CHALLENGE =>
Please write out the lines again, starting with the line containing "circle (267, 1260)" and continuing through the last line, with "blustery" swapped for "windy" and nothing else altered. Leave the pictures out.

ENTRIES PROVIDED =>
** Begin **

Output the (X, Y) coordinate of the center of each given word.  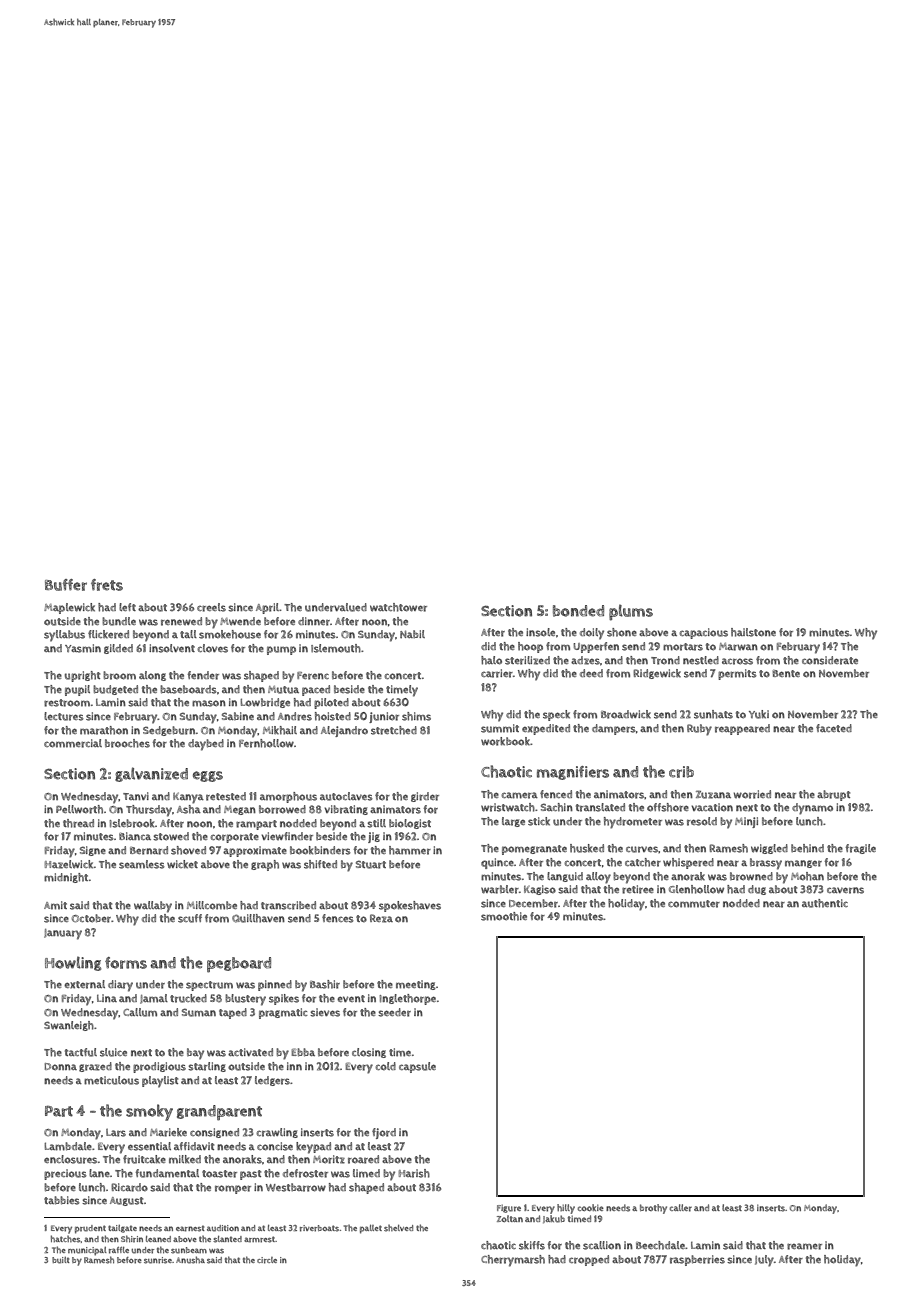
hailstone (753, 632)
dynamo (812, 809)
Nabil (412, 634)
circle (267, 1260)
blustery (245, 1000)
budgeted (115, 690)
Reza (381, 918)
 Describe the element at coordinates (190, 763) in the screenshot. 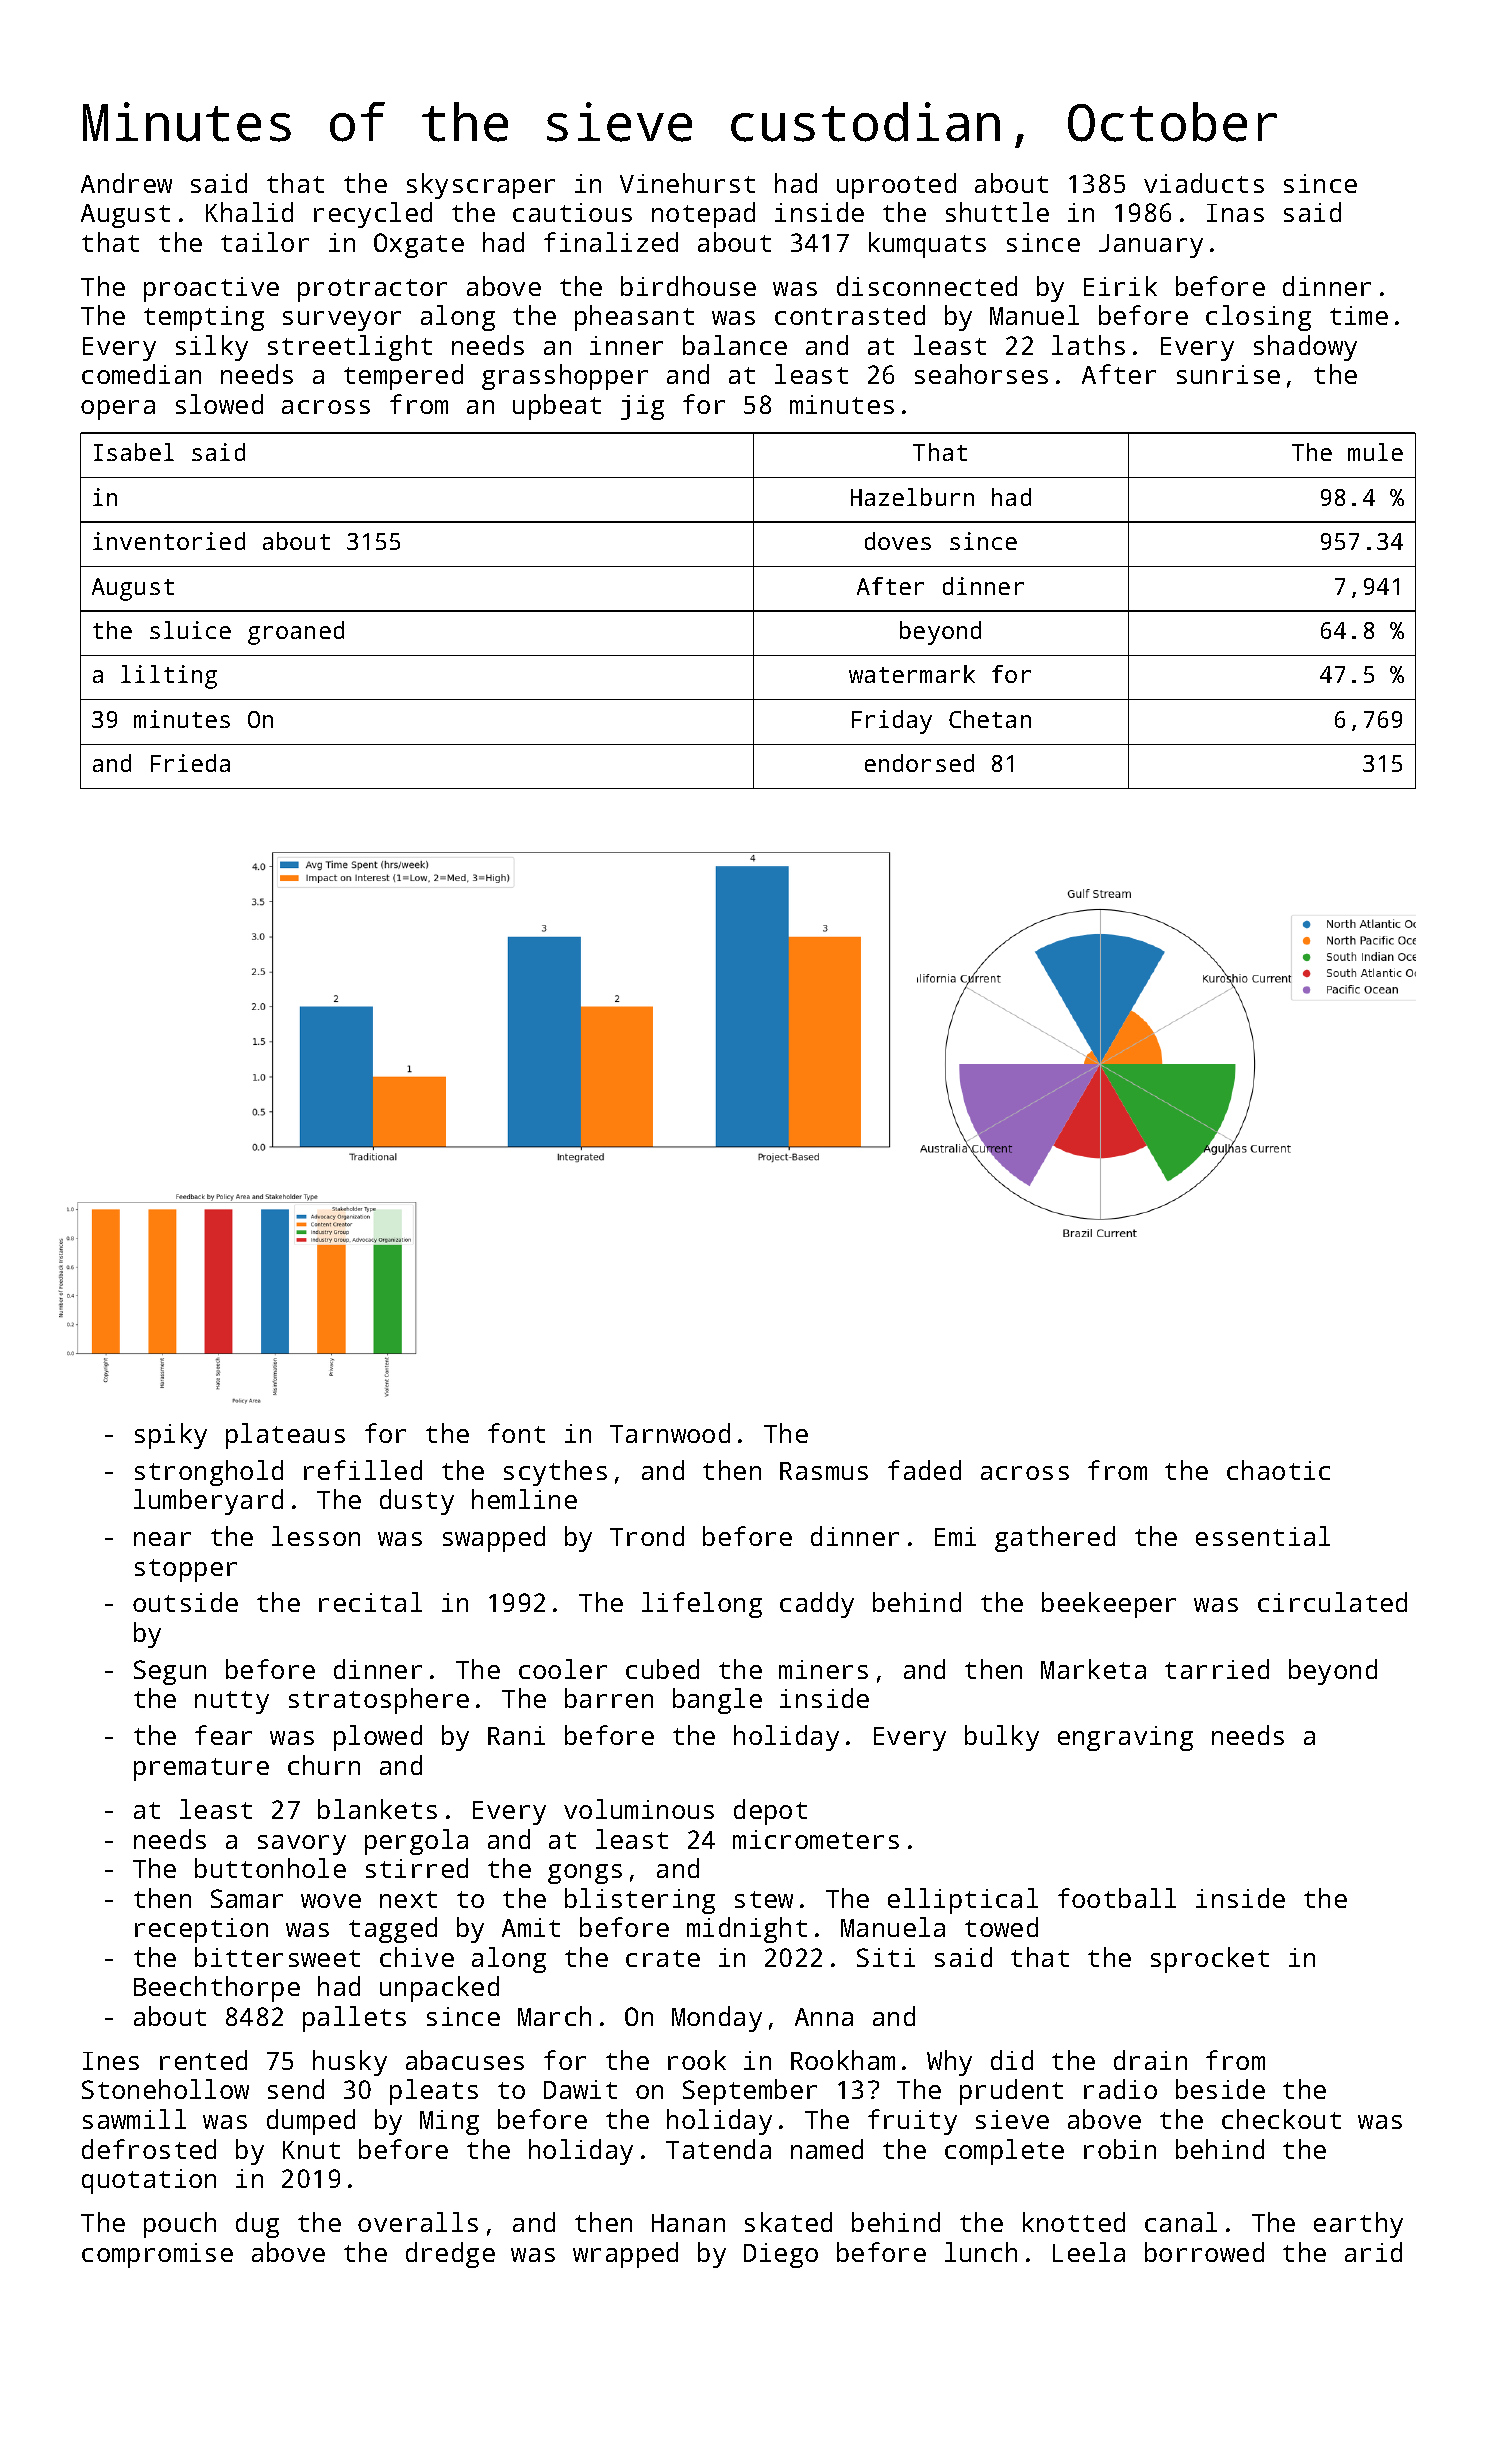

** End **

IN RESPONSE =>
circle (267, 1260)
windy (245, 1000)
budgeted (115, 690)
Reza (381, 918)
 Describe the element at coordinates (190, 763) in the screenshot. 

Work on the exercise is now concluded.